__AIM OF THE TASK__
Report back every line from the entries below in which the word "yellow" occurs.

__DATASET__

◆ ◆ ◆ ◆ ◆ ◆ ◆

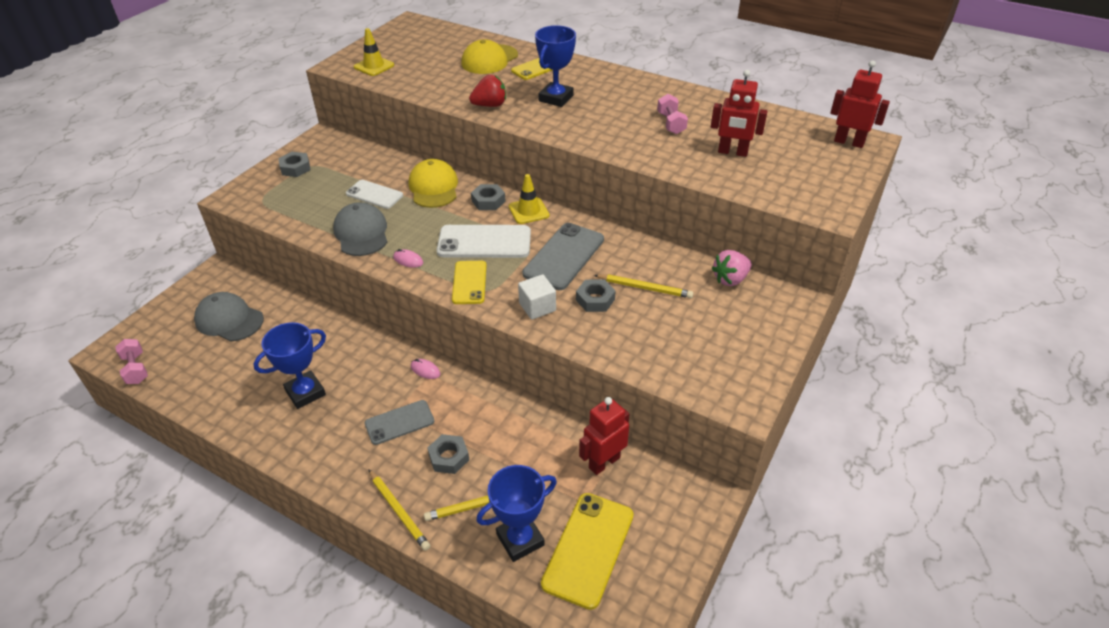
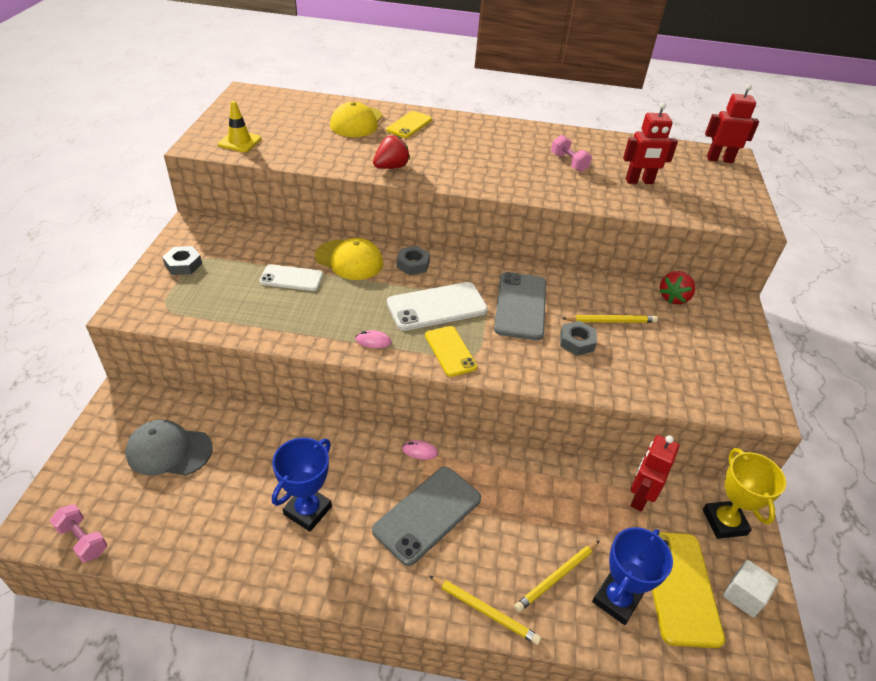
camera: 25 degrees left, 0 degrees up
(361, 233) = (304, 322): grey cap -> none
(399, 422) = (427, 514): grey phone -> grey phone, size x1.57
(433, 187) = (349, 260): yellow cap -> yellow cap turned 150 degrees clockwise
(449, 457) = (498, 536): grey nut -> none
(528, 211) = (458, 267): yellow traffic cone -> none
(537, 307) = (531, 361): white cube -> white cube (743, 595)
(556, 98) = (449, 152): blue trophy -> none
(675, 508) = (724, 522): none -> yellow trophy
(730, 279) = (673, 298): pink strawberry -> red strawberry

◆ ◆ ◆ ◆ ◆ ◆ ◆

__ANSWER SECTION__
(433, 187) = (349, 260): yellow cap -> yellow cap turned 150 degrees clockwise
(528, 211) = (458, 267): yellow traffic cone -> none
(675, 508) = (724, 522): none -> yellow trophy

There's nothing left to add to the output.